> Exercise
Write out exactly the lines from the one containing "[301,223,328,267]" through the last line of the records below, including both.

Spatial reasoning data
* * *

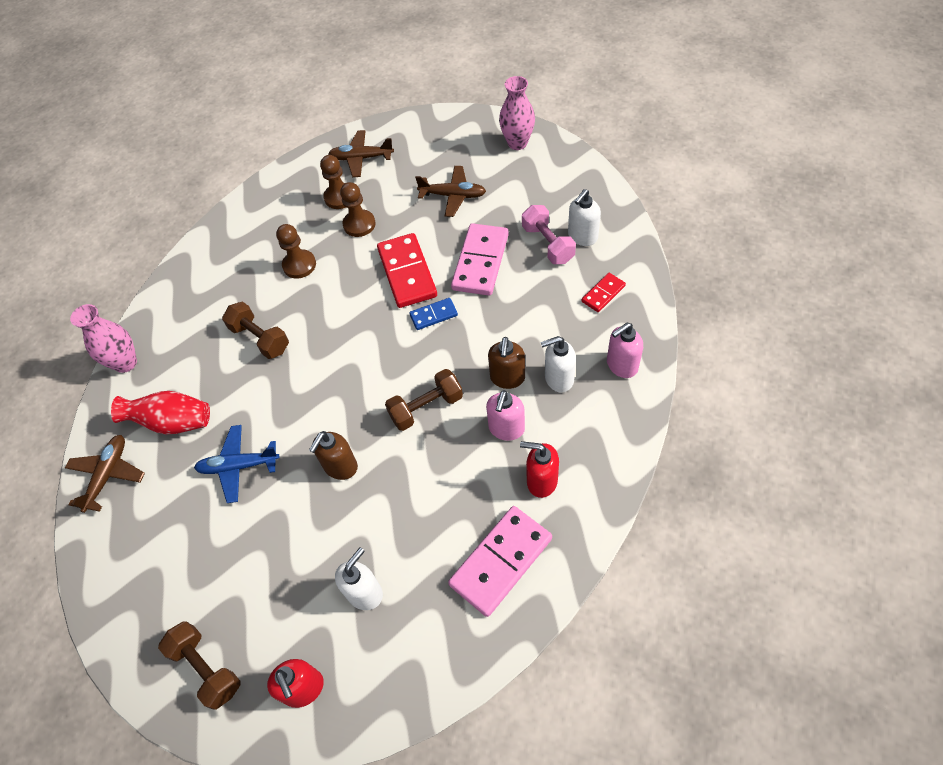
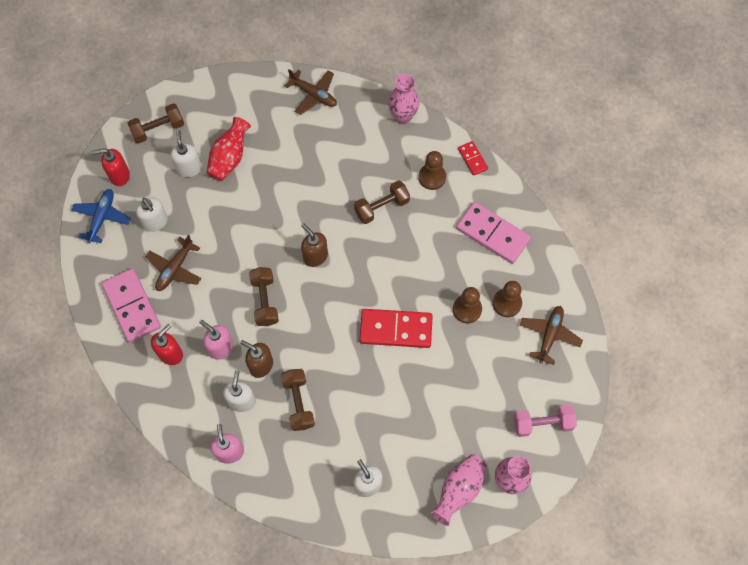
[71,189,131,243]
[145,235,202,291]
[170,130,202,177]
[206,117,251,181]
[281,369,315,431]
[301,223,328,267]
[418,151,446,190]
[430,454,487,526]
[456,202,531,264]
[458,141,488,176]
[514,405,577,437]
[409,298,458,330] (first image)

* * *

> Solved problem
[301,223,328,267]
[418,151,446,190]
[430,454,487,526]
[456,202,531,264]
[458,141,488,176]
[514,405,577,437]
[409,298,458,330] (first image)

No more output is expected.